***** Data records *****

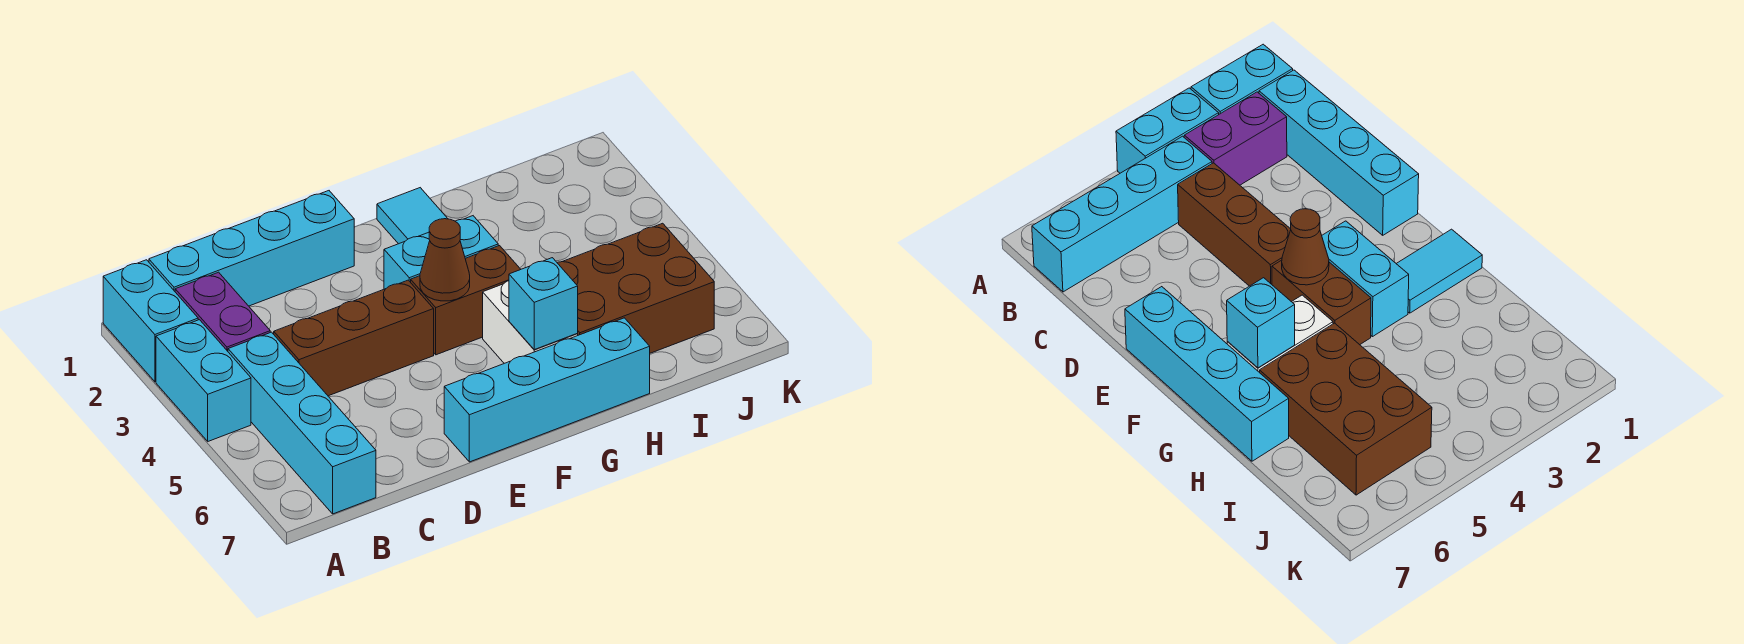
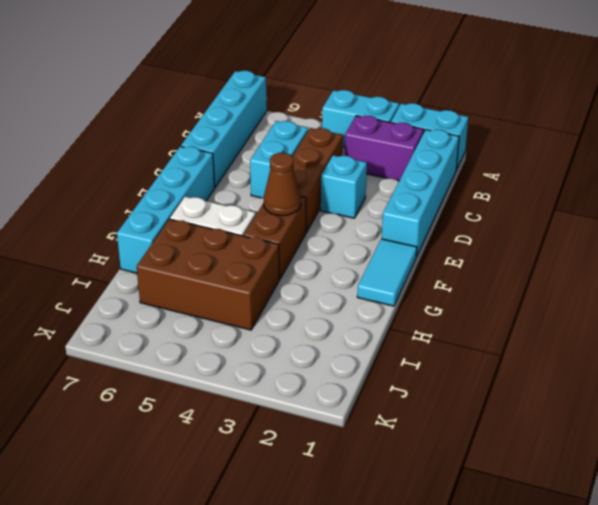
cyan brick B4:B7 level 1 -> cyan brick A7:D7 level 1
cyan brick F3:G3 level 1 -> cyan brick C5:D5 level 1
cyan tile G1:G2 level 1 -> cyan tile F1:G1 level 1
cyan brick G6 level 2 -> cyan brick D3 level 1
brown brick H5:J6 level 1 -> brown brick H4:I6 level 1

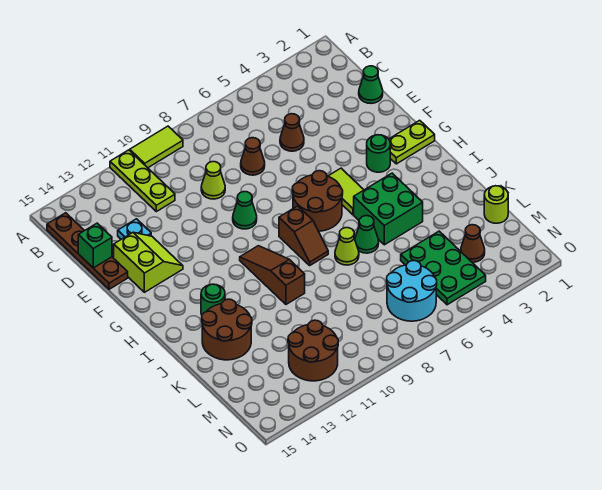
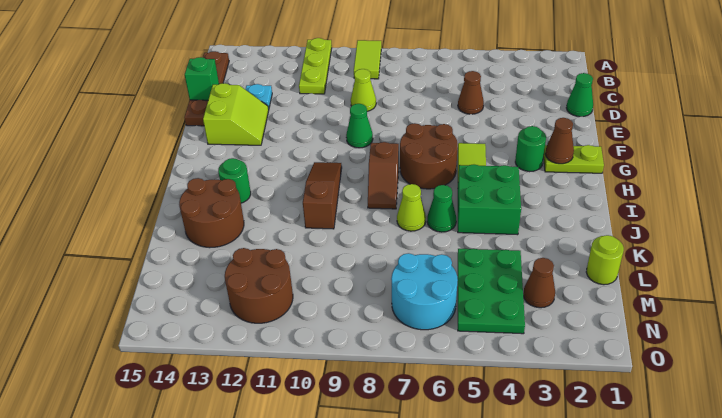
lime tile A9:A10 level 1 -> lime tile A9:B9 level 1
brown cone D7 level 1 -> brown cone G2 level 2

*****

Task statement ▸ Where in the listing does the string "cyan" appear? Copy every line that has it.

Answer to this problem ▸
cyan brick B4:B7 level 1 -> cyan brick A7:D7 level 1
cyan brick F3:G3 level 1 -> cyan brick C5:D5 level 1
cyan tile G1:G2 level 1 -> cyan tile F1:G1 level 1
cyan brick G6 level 2 -> cyan brick D3 level 1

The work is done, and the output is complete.